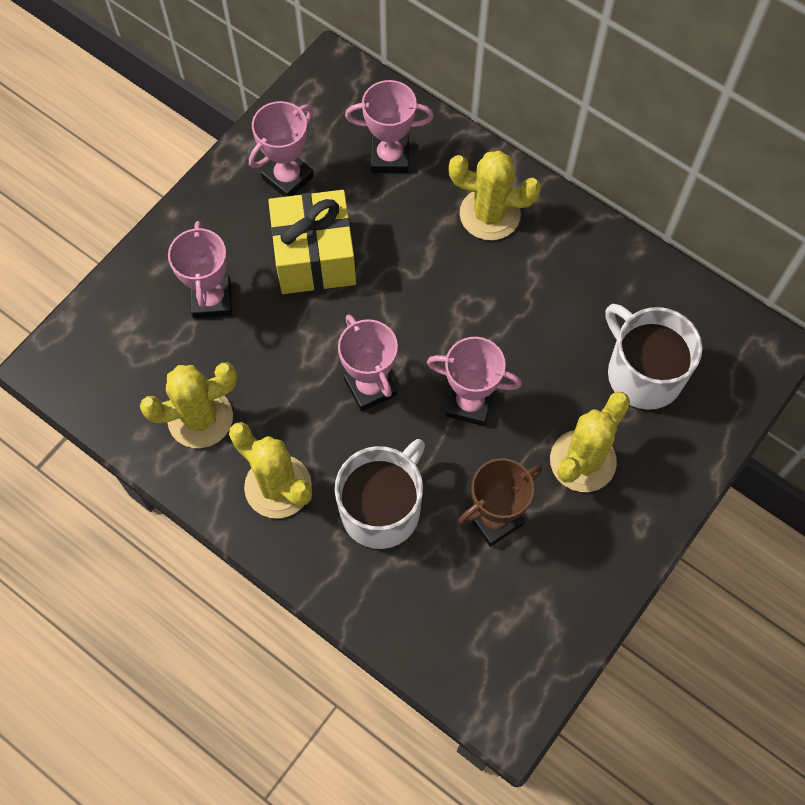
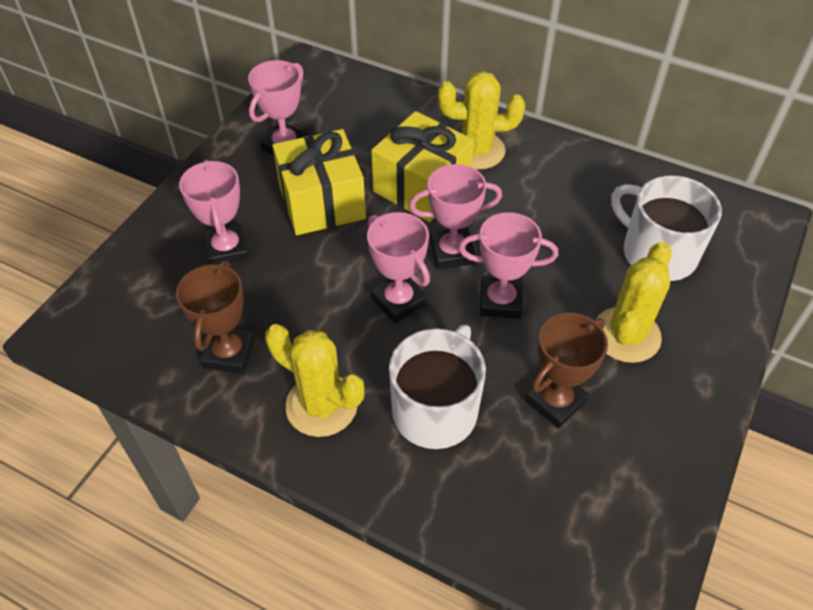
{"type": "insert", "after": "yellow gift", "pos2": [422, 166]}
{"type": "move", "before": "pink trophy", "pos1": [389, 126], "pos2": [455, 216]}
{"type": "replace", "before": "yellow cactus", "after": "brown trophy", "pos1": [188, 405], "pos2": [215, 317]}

[Exercise instructions] Drop the pictures and set down the data above exactly.

[Exercise solution]
{"type": "insert", "after": "yellow gift", "pos2": [422, 166]}
{"type": "move", "before": "pink trophy", "pos1": [389, 126], "pos2": [455, 216]}
{"type": "replace", "before": "yellow cactus", "after": "brown trophy", "pos1": [188, 405], "pos2": [215, 317]}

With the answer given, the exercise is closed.